Start of DATA TO PROCESS

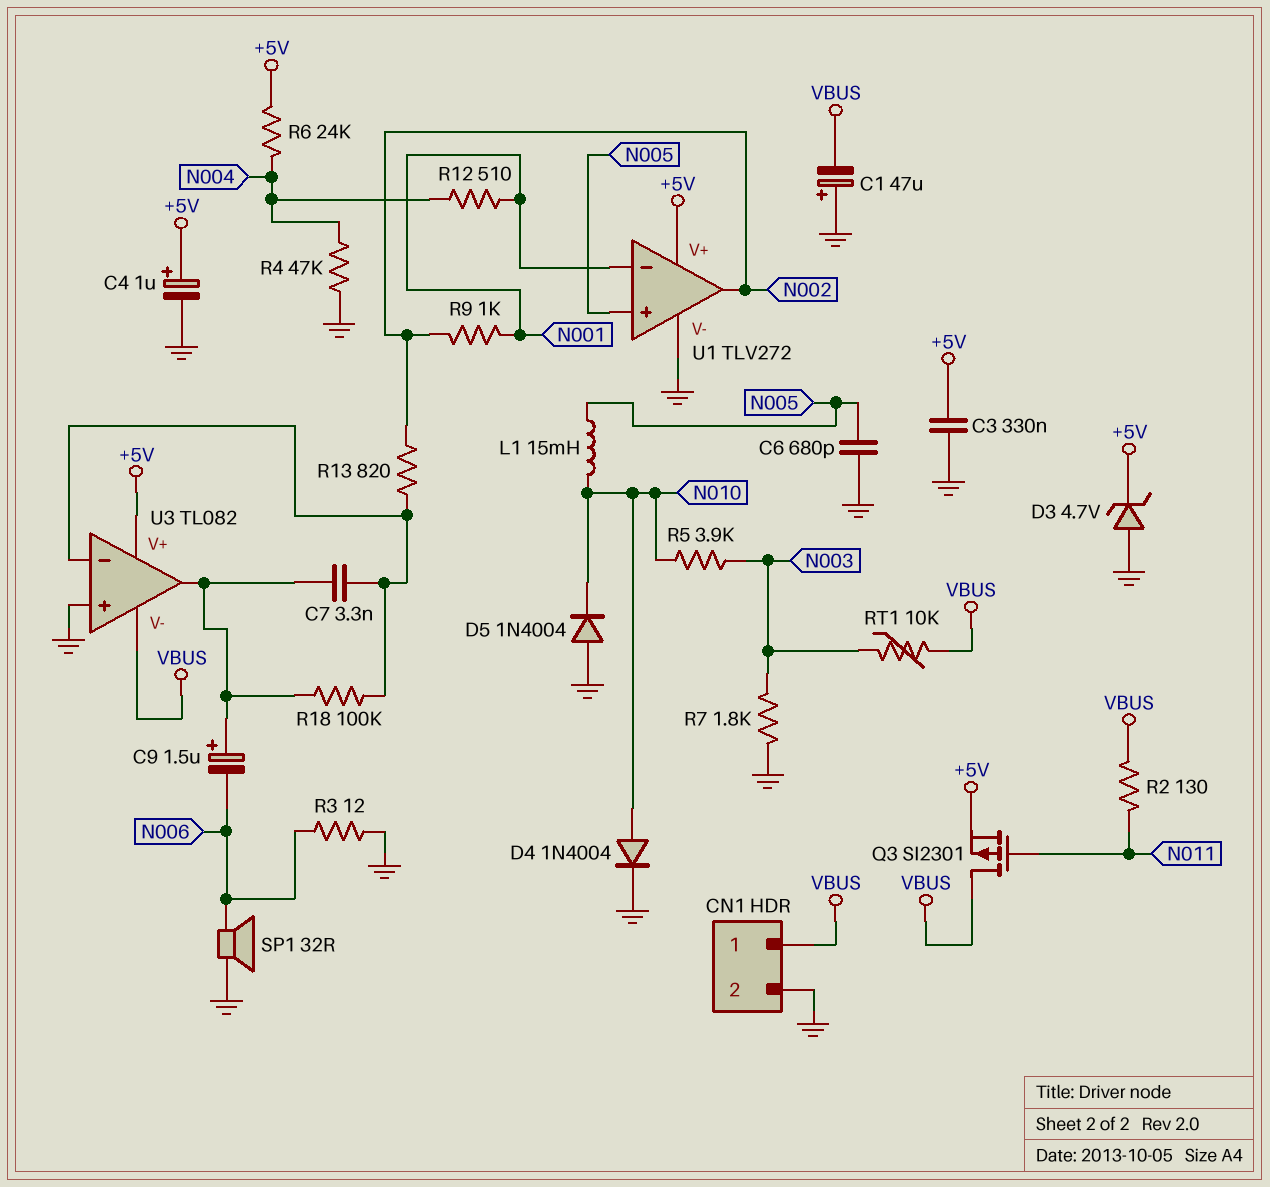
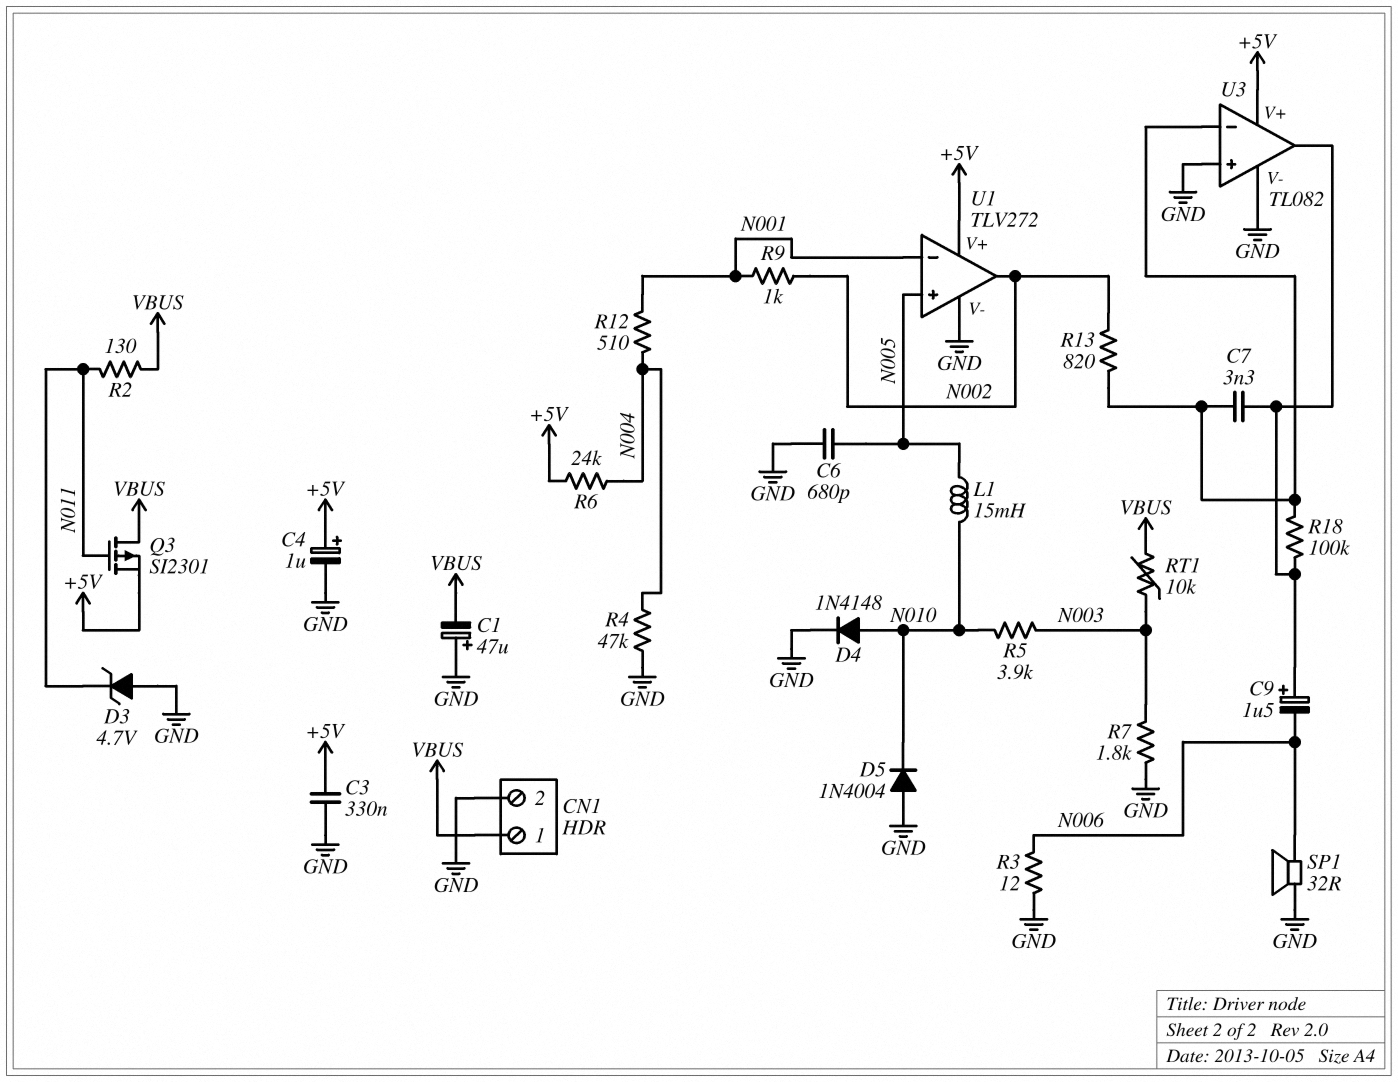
D3: zener 4.7V (A GND, K +5V) -> zener 4.7V (A GND, K N011)
D4: diode 1N4004 (A N010, K GND) -> diode 1N4148 (A N010, K GND)
U3 pin V-: VBUS -> GND

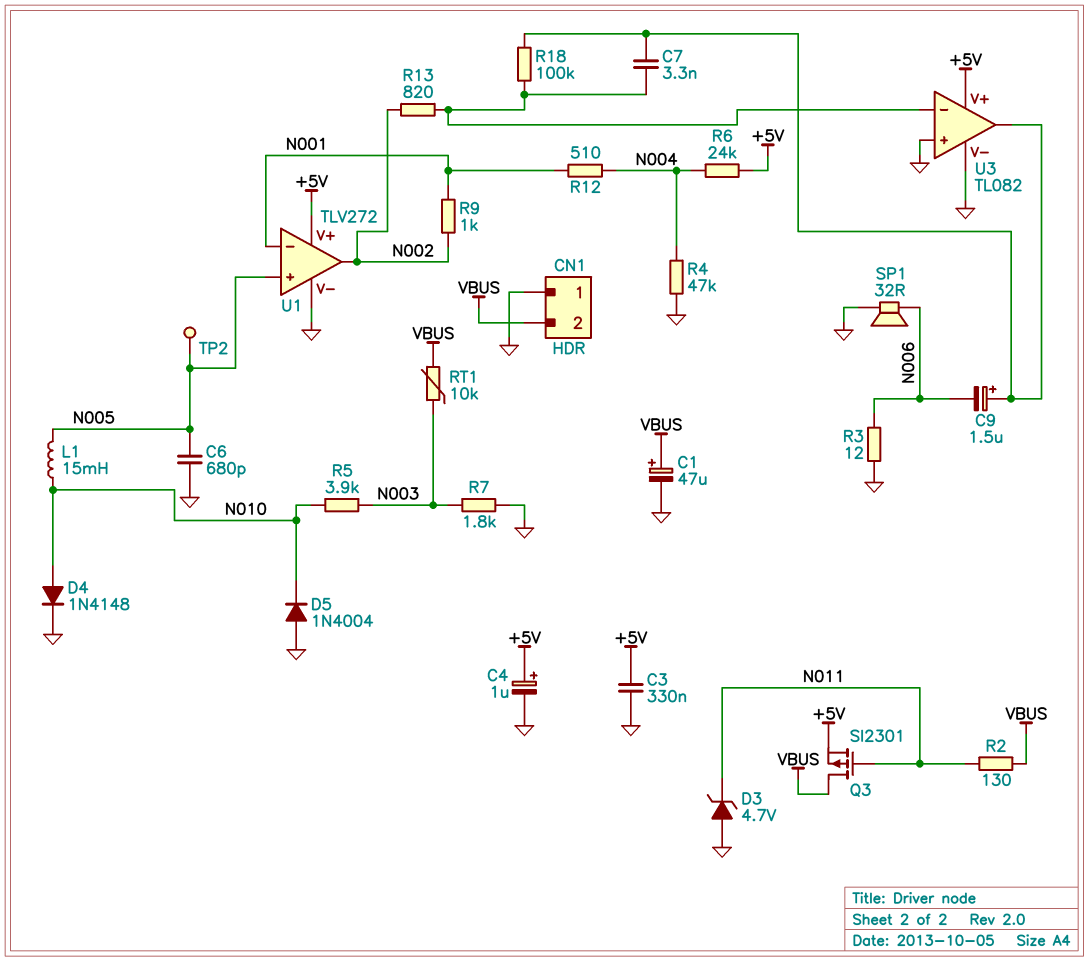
C1: 47uF (plus GND, minus VBUS) -> 47uF (plus VBUS, minus GND)
CN1 pin 1: VBUS -> GND
CN1 pin 2: GND -> VBUS
TP2: none -> test point (N005)

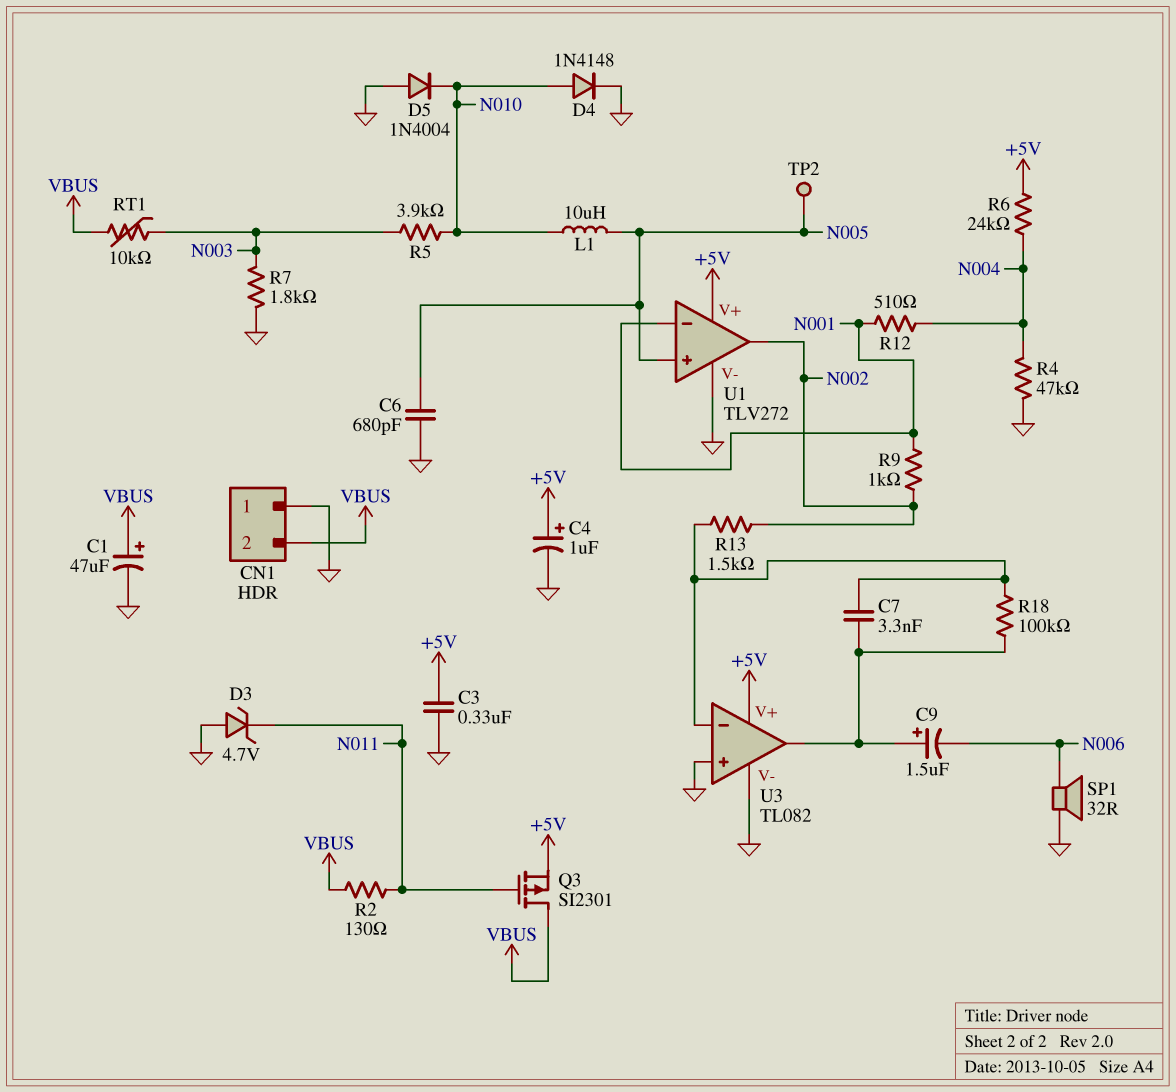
L1: 15mH (N005, N010) -> 10uH (N005, N010)
R3: 12 (GND, N006) -> none
R13: 820 (N002, U3/in-) -> 1.5k (N002, U3/in-)

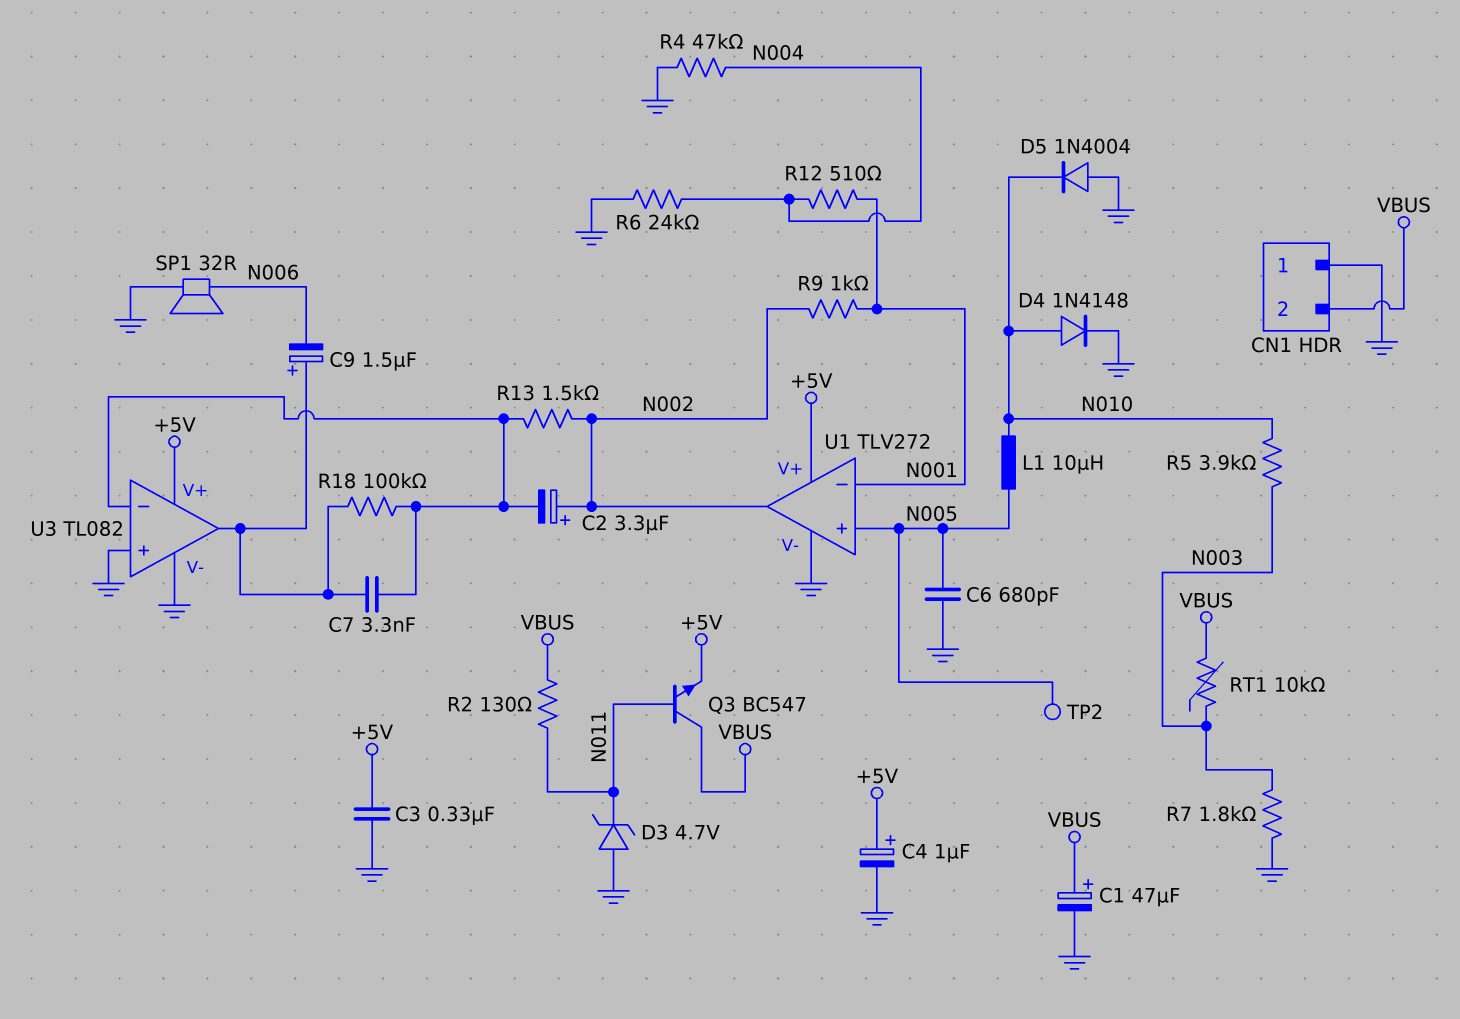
C2: none -> 3.3uF (plus N002, minus U3/in-)
Q3: PMOS SI2301 (G N011, D VBUS, S +5V) -> NPN BC547 (B N011, C VBUS, E +5V)
R6: 24k (+5V, N004) -> 24k (GND, N004)

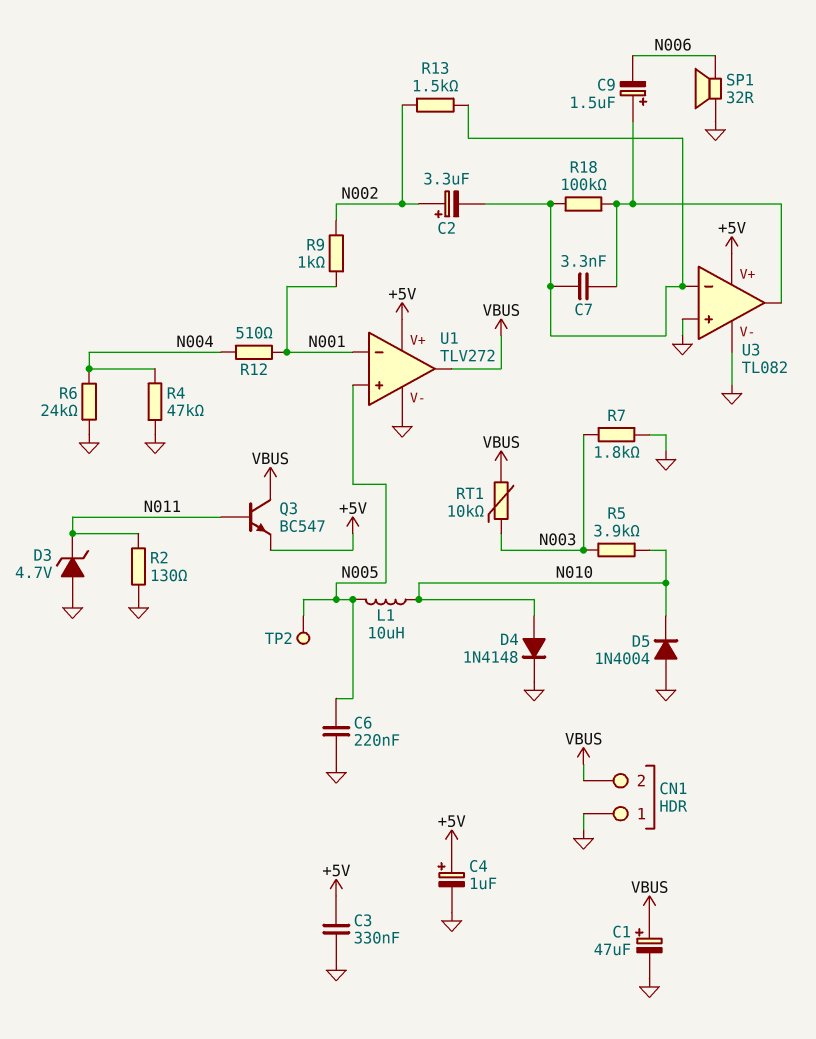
C6: 680pF (GND, N005) -> 220nF (GND, N005)
R2: 130 (N011, VBUS) -> 130 (GND, N011)
U1 pin out: N002 -> VBUS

End of DATA TO PROCESS

◆ TASK DESCRIPTION
Please copy every line in the entries where "none" appears.

◆ WRITTEN SOLUTION
TP2: none -> test point (N005)
R3: 12 (GND, N006) -> none
C2: none -> 3.3uF (plus N002, minus U3/in-)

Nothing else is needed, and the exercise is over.